--- START INFORMATION SHOWN ---
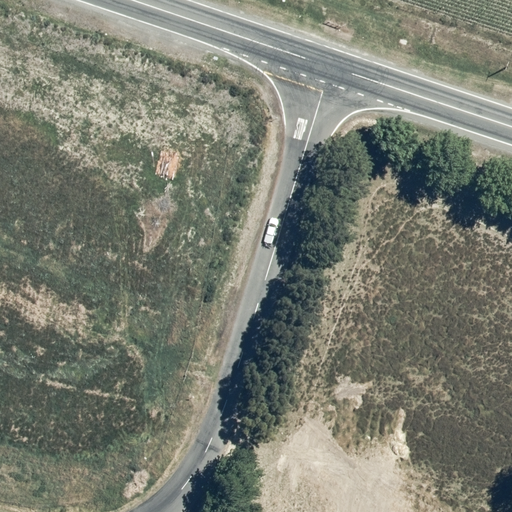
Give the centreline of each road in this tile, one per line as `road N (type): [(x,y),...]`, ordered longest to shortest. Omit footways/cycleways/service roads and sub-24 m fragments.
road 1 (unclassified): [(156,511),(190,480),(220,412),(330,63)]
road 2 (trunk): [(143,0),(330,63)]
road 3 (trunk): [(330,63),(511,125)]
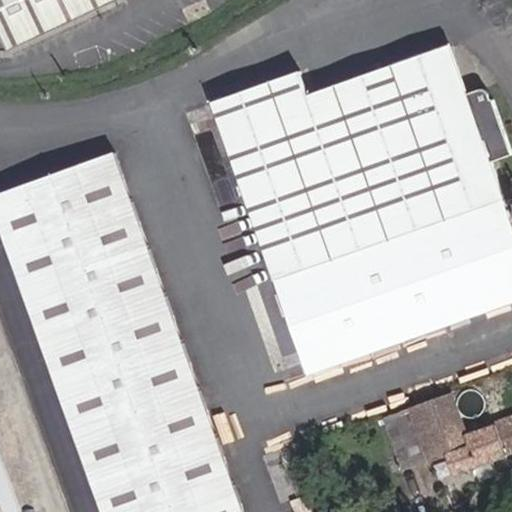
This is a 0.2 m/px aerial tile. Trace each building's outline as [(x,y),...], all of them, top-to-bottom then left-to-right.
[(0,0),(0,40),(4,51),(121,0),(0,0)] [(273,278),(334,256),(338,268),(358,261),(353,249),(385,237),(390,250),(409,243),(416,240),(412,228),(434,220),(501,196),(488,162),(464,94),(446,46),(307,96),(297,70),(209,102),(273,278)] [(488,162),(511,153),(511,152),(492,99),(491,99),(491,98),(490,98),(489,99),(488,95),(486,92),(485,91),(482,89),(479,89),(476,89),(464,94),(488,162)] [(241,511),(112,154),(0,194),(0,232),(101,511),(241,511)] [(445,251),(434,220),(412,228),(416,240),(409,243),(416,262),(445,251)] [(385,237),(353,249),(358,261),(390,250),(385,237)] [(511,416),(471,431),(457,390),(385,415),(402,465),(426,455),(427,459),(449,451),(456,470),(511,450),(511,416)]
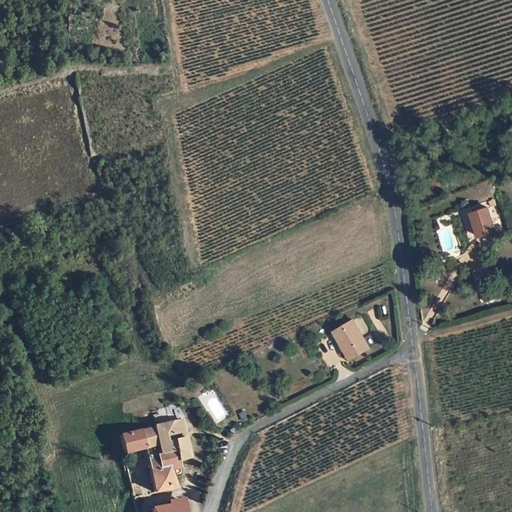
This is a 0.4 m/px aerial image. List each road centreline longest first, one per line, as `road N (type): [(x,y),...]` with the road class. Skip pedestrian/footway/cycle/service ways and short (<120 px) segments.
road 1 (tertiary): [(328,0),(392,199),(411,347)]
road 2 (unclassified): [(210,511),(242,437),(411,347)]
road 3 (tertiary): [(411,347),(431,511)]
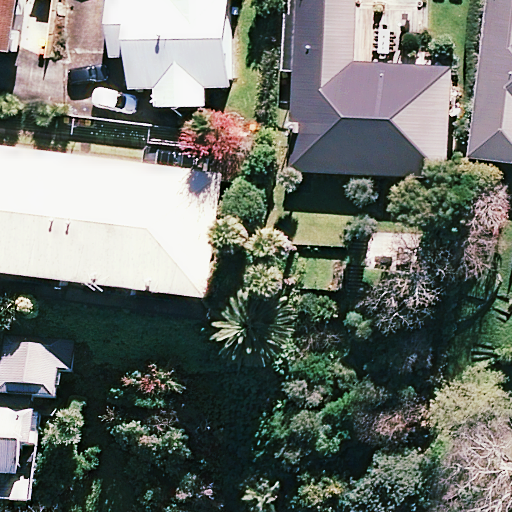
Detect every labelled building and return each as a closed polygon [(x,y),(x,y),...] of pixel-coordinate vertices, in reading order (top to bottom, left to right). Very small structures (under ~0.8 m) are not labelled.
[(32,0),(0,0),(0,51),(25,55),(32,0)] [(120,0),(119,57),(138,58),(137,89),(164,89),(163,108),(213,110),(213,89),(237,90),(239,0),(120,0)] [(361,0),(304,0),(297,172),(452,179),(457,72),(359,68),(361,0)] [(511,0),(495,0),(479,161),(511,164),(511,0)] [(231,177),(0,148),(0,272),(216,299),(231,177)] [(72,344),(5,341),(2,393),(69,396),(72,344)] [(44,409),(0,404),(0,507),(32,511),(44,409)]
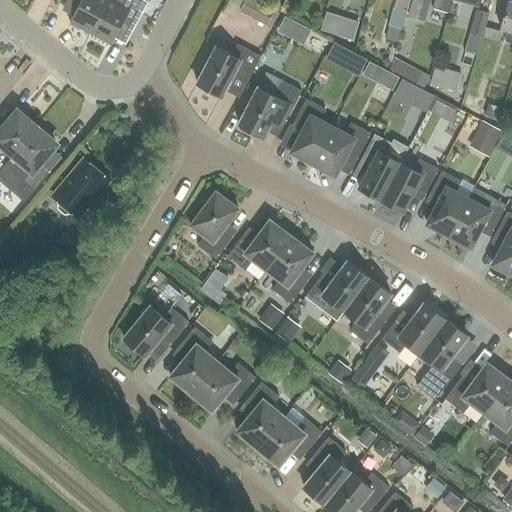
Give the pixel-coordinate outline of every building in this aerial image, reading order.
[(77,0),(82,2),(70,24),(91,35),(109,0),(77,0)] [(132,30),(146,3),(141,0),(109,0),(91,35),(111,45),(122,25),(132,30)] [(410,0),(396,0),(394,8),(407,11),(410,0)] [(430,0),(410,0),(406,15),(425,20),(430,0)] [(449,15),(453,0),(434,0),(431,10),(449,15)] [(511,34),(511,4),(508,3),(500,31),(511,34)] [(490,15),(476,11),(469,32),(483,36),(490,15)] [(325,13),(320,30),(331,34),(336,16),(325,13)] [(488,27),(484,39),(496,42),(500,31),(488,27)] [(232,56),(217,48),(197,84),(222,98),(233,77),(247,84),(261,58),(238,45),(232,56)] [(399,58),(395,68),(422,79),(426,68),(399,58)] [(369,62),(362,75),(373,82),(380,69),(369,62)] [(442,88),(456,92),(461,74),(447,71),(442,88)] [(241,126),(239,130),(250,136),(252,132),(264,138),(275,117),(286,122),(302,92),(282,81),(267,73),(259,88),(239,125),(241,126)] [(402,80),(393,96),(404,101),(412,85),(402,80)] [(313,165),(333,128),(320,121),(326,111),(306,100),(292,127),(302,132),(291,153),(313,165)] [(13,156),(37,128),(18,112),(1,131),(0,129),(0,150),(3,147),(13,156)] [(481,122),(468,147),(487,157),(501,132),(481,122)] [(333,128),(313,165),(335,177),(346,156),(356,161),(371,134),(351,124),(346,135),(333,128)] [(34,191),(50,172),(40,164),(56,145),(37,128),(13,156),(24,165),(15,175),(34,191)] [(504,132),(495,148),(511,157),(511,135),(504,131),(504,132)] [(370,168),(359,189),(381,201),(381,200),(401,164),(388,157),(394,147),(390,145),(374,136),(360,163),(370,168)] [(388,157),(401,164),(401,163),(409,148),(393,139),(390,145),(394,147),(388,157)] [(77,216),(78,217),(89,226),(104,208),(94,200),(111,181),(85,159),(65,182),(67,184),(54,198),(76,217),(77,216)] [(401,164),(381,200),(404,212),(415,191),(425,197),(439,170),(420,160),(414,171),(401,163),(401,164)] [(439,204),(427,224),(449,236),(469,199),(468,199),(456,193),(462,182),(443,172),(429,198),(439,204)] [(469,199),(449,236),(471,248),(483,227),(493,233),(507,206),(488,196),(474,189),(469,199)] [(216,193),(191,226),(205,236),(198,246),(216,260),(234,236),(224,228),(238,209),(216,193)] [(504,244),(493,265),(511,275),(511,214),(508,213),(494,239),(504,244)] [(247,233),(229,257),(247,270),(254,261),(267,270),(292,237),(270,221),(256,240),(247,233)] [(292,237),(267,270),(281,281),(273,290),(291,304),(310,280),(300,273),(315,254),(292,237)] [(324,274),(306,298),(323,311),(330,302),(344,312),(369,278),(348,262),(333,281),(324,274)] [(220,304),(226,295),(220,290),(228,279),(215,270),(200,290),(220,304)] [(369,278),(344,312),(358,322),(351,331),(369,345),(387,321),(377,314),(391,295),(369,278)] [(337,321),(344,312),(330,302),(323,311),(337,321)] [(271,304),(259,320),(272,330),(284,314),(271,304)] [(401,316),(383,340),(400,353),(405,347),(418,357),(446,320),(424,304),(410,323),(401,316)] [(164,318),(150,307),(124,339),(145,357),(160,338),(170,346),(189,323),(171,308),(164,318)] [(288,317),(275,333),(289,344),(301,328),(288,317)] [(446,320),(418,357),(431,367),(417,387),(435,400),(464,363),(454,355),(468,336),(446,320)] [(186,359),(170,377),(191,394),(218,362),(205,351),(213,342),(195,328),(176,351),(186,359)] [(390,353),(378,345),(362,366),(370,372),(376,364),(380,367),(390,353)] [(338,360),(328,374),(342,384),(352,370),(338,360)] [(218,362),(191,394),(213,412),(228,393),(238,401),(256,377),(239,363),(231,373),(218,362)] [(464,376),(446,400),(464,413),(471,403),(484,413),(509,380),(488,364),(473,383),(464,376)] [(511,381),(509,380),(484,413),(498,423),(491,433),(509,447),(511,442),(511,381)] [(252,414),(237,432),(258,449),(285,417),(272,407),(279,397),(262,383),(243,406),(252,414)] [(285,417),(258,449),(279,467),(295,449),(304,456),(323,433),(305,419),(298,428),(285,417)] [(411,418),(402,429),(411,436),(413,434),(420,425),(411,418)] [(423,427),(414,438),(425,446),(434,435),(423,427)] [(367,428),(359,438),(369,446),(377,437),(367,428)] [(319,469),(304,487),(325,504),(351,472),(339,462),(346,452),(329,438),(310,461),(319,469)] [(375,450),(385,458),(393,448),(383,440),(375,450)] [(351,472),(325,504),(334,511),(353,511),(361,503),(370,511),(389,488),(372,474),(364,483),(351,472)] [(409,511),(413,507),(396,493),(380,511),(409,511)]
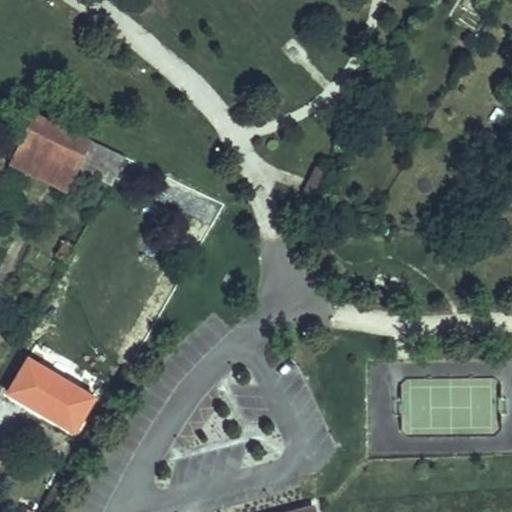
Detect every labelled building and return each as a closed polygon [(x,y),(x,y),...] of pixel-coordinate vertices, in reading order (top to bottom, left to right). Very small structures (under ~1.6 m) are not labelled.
--- END INFORMATION SHOWN ---
*WRITTEN PROBLEM*. Reproduce every one of the rows above word for word, leaving out the pictures.

*ANSWER TO THE TASK*.
Give the centreline of each road in this tile, one per line as `road N (type): [(x,y),...]`, ordered longest to shortest. Omit footways/cycleways/service roads and sub-24 m fragments.
road 1 (unclassified): [(156,511),(190,480),(220,412),(330,63)]
road 2 (trunk): [(143,0),(330,63)]
road 3 (trunk): [(330,63),(511,125)]
This is a 0.2 m/px aerial tile. Trace each building's outline as [(x,y),...], all of them, top-to-bottom then left-to-right.
[(0,0),(0,40),(4,51),(121,0),(0,0)] [(273,278),(334,256),(338,268),(358,261),(353,249),(385,237),(390,250),(409,243),(416,240),(412,228),(434,220),(501,196),(488,162),(464,94),(446,46),(307,96),(297,70),(209,102),(273,278)] [(488,162),(511,153),(511,152),(492,99),(491,99),(491,98),(490,98),(489,99),(488,95),(486,92),(485,91),(482,89),(479,89),(476,89),(464,94),(488,162)] [(241,511),(112,154),(0,194),(0,232),(101,511),(241,511)] [(445,251),(434,220),(412,228),(416,240),(409,243),(416,262),(445,251)] [(385,237),(353,249),(358,261),(390,250),(385,237)] [(511,416),(471,431),(457,390),(385,415),(402,465),(426,455),(427,459),(449,451),(456,470),(511,450),(511,416)]
This is a 0.4 m/px aerial image. List each road centreline longest first, one per line, as `road N (type): [(x,y),...]` with the road class. Skip pedestrian/footway/cycle/service ways and short (<120 px) segments.
road 1 (tertiary): [(328,0),(392,199),(411,347)]
road 2 (unclassified): [(210,511),(242,437),(411,347)]
road 3 (tertiary): [(411,347),(431,511)]
Detect every labelled building and return each as a closed polygon [(x,y),(x,y),...] of pixel-coordinate vertices, in reading order (top to bottom, left to right). Very small structures (under ~0.8 m) are not labelled.
[(32,0),(0,0),(0,51),(25,55),(32,0)] [(120,0),(119,57),(138,58),(137,89),(164,89),(163,108),(213,110),(213,89),(237,90),(239,0),(120,0)] [(361,0),(304,0),(297,172),(452,179),(457,72),(359,68),(361,0)] [(511,0),(495,0),(479,161),(511,164),(511,0)] [(231,177),(0,148),(0,272),(216,299),(231,177)] [(72,344),(5,341),(2,393),(69,396),(72,344)] [(44,409),(0,404),(0,507),(32,511),(44,409)]
Give the pixel-coordinate outline of every building in this aerial image, reading order.
[(77,0),(82,2),(70,24),(91,35),(109,0),(77,0)] [(132,30),(146,3),(141,0),(109,0),(91,35),(111,45),(122,25),(132,30)] [(410,0),(396,0),(394,8),(407,11),(410,0)] [(430,0),(410,0),(406,15),(425,20),(430,0)] [(449,15),(453,0),(434,0),(431,10),(449,15)] [(511,34),(511,4),(508,3),(500,31),(511,34)] [(490,15),(476,11),(469,32),(483,36),(490,15)] [(325,13),(320,30),(331,34),(336,16),(325,13)] [(488,27),(484,39),(496,42),(500,31),(488,27)] [(232,56),(217,48),(197,84),(222,98),(233,77),(247,84),(261,58),(238,45),(232,56)] [(399,58),(395,68),(422,79),(426,68),(399,58)] [(369,62),(362,75),(373,82),(380,69),(369,62)] [(442,88),(456,92),(461,74),(447,71),(442,88)] [(241,126),(239,130),(250,136),(252,132),(264,138),(275,117),(286,122),(302,92),(282,81),(267,73),(259,88),(239,125),(241,126)] [(402,80),(393,96),(404,101),(412,85),(402,80)] [(313,165),(333,128),(320,121),(326,111),(306,100),(292,127),(302,132),(291,153),(313,165)] [(13,156),(37,128),(18,112),(1,131),(0,129),(0,150),(3,147),(13,156)] [(481,122),(468,147),(487,157),(501,132),(481,122)] [(333,128),(313,165),(335,177),(346,156),(356,161),(371,134),(351,124),(346,135),(333,128)] [(34,191),(50,172),(40,164),(56,145),(37,128),(13,156),(24,165),(15,175),(34,191)] [(504,132),(495,148),(511,157),(511,135),(504,131),(504,132)] [(370,168),(359,189),(381,201),(381,200),(401,164),(388,157),(394,147),(390,145),(374,136),(360,163),(370,168)] [(388,157),(401,164),(401,163),(409,148),(393,139),(390,145),(394,147),(388,157)] [(77,216),(78,217),(89,226),(104,208),(94,200),(111,181),(85,159),(65,182),(67,184),(54,198),(76,217),(77,216)] [(401,164),(381,200),(404,212),(415,191),(425,197),(439,170),(420,160),(414,171),(401,163),(401,164)] [(439,204),(427,224),(449,236),(469,199),(468,199),(456,193),(462,182),(443,172),(429,198),(439,204)] [(469,199),(449,236),(471,248),(483,227),(493,233),(507,206),(488,196),(474,189),(469,199)] [(216,193),(191,226),(205,236),(198,246),(216,260),(234,236),(224,228),(238,209),(216,193)] [(504,244),(493,265),(511,275),(511,214),(508,213),(494,239),(504,244)] [(247,233),(229,257),(247,270),(254,261),(267,270),(292,237),(270,221),(256,240),(247,233)] [(292,237),(267,270),(281,281),(273,290),(291,304),(310,280),(300,273),(315,254),(292,237)] [(324,274),(306,298),(323,311),(330,302),(344,312),(369,278),(348,262),(333,281),(324,274)] [(220,304),(226,295),(220,290),(228,279),(215,270),(200,290),(220,304)] [(369,278),(344,312),(358,322),(351,331),(369,345),(387,321),(377,314),(391,295),(369,278)] [(337,321),(344,312),(330,302),(323,311),(337,321)] [(271,304),(259,320),(272,330),(284,314),(271,304)] [(401,316),(383,340),(400,353),(405,347),(418,357),(446,320),(424,304),(410,323),(401,316)] [(164,318),(150,307),(124,339),(145,357),(160,338),(170,346),(189,323),(171,308),(164,318)] [(288,317),(275,333),(289,344),(301,328),(288,317)] [(446,320),(418,357),(431,367),(417,387),(435,400),(464,363),(454,355),(468,336),(446,320)] [(186,359),(170,377),(191,394),(218,362),(205,351),(213,342),(195,328),(176,351),(186,359)] [(390,353),(378,345),(362,366),(370,372),(376,364),(380,367),(390,353)] [(338,360),(328,374),(342,384),(352,370),(338,360)] [(218,362),(191,394),(213,412),(228,393),(238,401),(256,377),(239,363),(231,373),(218,362)] [(464,376),(446,400),(464,413),(471,403),(484,413),(509,380),(488,364),(473,383),(464,376)] [(511,381),(509,380),(484,413),(498,423),(491,433),(509,447),(511,442),(511,381)] [(252,414),(237,432),(258,449),(285,417),(272,407),(279,397),(262,383),(243,406),(252,414)] [(285,417),(258,449),(279,467),(295,449),(304,456),(323,433),(305,419),(298,428),(285,417)] [(411,418),(402,429),(411,436),(413,434),(420,425),(411,418)] [(423,427),(414,438),(425,446),(434,435),(423,427)] [(367,428),(359,438),(369,446),(377,437),(367,428)] [(319,469),(304,487),(325,504),(351,472),(339,462),(346,452),(329,438),(310,461),(319,469)] [(375,450),(385,458),(393,448),(383,440),(375,450)] [(351,472),(325,504),(334,511),(353,511),(361,503),(370,511),(389,488),(372,474),(364,483),(351,472)] [(409,511),(413,507),(396,493),(380,511),(409,511)]
Detect every labelled building and return each as a closed polygon [(x,y),(x,y),...] of pixel-coordinate vertices, in reading order (top to bottom, left to right). Very small structures (under ~1.6 m) are not labelled.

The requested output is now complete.